■ Rows from a dataset ■
-*-

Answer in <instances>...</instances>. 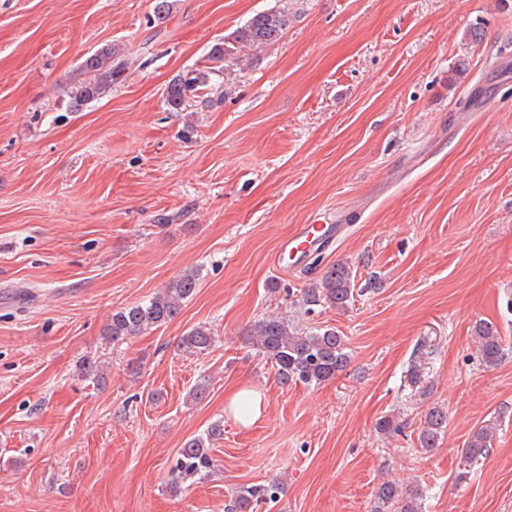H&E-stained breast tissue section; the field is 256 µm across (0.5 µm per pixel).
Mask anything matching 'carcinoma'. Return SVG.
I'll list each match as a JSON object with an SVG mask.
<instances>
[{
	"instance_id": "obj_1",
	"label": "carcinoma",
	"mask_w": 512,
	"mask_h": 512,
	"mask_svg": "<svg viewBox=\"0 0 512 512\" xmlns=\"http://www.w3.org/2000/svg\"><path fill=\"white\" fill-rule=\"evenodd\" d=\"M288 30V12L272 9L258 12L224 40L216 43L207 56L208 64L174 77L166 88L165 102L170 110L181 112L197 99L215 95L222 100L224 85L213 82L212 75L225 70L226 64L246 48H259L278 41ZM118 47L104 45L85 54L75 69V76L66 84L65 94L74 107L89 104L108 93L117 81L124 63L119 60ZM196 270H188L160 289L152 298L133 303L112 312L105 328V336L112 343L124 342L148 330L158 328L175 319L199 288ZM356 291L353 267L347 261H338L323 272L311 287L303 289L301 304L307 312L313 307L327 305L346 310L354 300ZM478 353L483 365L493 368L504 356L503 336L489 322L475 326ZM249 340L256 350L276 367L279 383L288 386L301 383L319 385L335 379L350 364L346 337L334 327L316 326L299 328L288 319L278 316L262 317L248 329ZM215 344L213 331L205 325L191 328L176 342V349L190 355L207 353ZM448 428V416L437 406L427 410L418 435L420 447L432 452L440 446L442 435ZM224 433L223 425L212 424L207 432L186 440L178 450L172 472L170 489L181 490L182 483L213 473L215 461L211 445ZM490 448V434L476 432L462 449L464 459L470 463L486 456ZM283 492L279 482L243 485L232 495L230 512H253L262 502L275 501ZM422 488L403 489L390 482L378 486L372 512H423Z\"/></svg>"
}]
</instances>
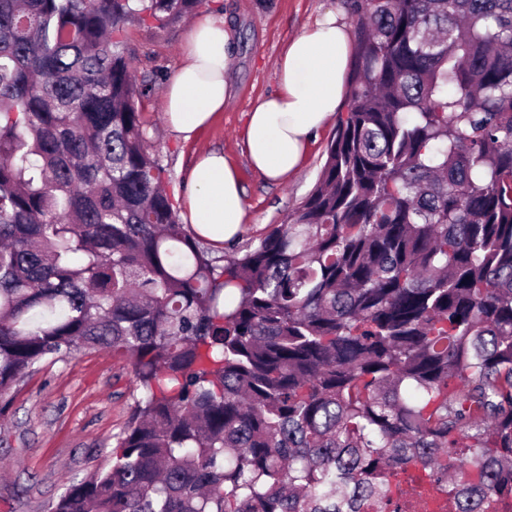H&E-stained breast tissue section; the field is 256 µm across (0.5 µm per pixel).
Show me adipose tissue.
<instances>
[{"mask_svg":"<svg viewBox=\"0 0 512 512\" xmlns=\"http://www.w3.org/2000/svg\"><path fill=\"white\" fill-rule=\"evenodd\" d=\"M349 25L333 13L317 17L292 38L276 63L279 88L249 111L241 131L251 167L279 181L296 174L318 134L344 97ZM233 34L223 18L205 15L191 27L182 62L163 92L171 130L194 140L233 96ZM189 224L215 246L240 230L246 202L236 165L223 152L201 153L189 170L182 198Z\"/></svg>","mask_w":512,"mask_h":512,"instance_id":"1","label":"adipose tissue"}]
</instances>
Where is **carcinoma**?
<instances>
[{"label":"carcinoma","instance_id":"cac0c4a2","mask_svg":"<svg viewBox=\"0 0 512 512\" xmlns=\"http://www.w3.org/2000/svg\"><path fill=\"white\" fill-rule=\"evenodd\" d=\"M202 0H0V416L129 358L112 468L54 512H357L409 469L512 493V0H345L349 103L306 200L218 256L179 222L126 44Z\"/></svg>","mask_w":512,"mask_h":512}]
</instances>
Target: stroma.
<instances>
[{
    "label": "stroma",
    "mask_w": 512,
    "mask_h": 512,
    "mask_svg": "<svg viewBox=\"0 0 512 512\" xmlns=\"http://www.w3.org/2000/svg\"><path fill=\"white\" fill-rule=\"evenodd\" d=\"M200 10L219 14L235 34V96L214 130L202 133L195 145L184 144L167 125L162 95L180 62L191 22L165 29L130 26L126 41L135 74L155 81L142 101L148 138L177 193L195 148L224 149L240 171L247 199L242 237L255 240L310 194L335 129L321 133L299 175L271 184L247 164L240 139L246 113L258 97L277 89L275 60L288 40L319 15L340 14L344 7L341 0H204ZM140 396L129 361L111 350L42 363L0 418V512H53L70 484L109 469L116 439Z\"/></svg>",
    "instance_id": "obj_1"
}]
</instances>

-*-

■ To be done ■
Return exactly the lines from the one containing "Where is **carcinoma**?" to the last line of the data, and nothing more.

■ Finished task ■
Where is **carcinoma**?
<instances>
[{"label":"carcinoma","instance_id":"cac0c4a2","mask_svg":"<svg viewBox=\"0 0 512 512\" xmlns=\"http://www.w3.org/2000/svg\"><path fill=\"white\" fill-rule=\"evenodd\" d=\"M202 0H0V416L129 358L112 468L54 512H357L409 469L512 493V0H345L349 103L306 200L218 256L179 222L126 44Z\"/></svg>","mask_w":512,"mask_h":512}]
</instances>
Target: stroma.
<instances>
[{
    "label": "stroma",
    "mask_w": 512,
    "mask_h": 512,
    "mask_svg": "<svg viewBox=\"0 0 512 512\" xmlns=\"http://www.w3.org/2000/svg\"><path fill=\"white\" fill-rule=\"evenodd\" d=\"M200 10L219 14L235 34V96L214 130L202 133L195 145L184 144L167 125L162 95L180 62L191 22L165 29L130 26L126 41L135 74L155 81L142 101L148 138L177 193L195 148L224 149L240 171L247 199L242 237L255 240L310 194L335 129L321 133L299 175L271 184L247 164L240 139L246 113L258 97L277 89L275 60L288 40L319 15L340 14L344 7L341 0H204ZM140 396L129 361L111 350L42 363L0 418V512H53L70 484L109 469L116 439Z\"/></svg>",
    "instance_id": "obj_1"
}]
</instances>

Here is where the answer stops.